--- DATA SHOWN Enclosed Below ---

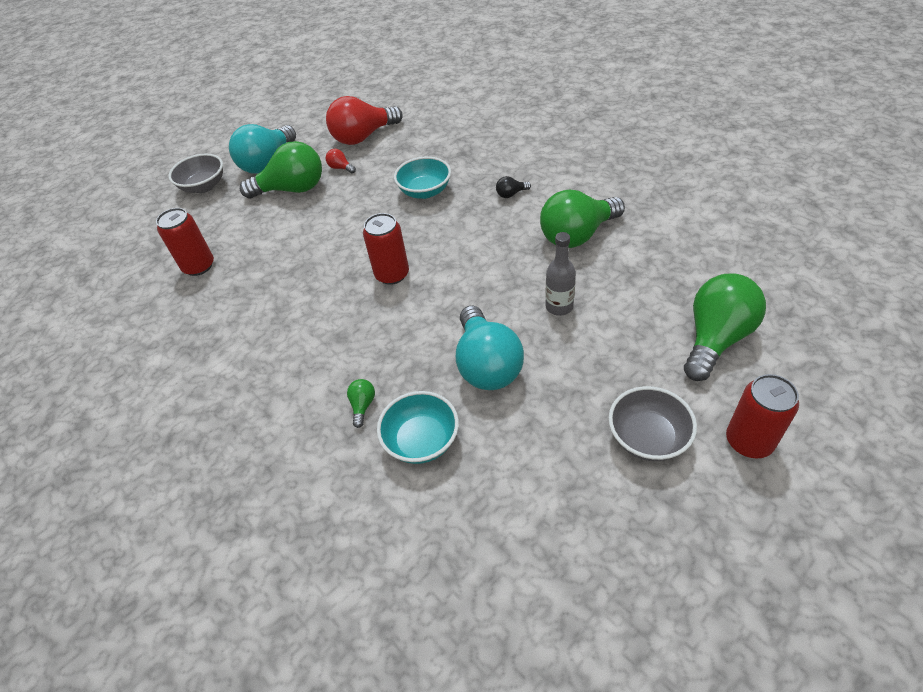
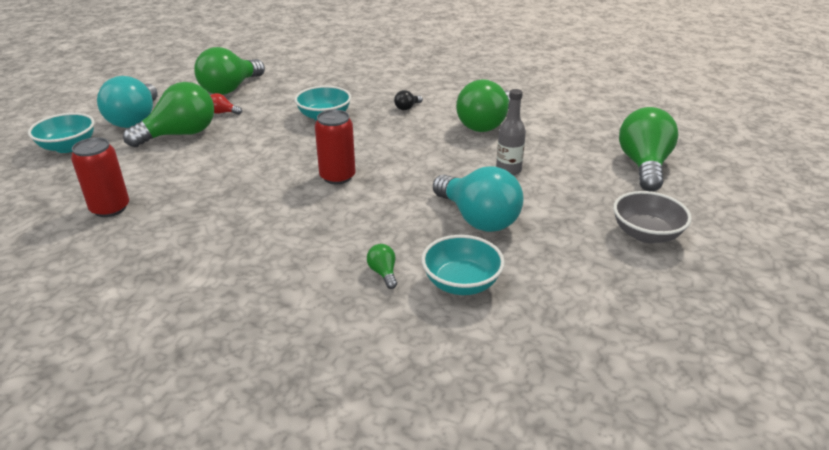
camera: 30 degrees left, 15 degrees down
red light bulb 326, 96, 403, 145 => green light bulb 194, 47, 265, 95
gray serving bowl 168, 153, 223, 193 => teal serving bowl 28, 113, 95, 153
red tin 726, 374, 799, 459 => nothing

--- End of Enclosed DATA SHOWN ---

--- TASK DESCRIPTION ---
All of the data above needs to be retyped exactly, with the pictures removed.

--- ANSWER TO THIS EXERCISE ---
camera: 30 degrees left, 15 degrees down
red light bulb 326, 96, 403, 145 => green light bulb 194, 47, 265, 95
gray serving bowl 168, 153, 223, 193 => teal serving bowl 28, 113, 95, 153
red tin 726, 374, 799, 459 => nothing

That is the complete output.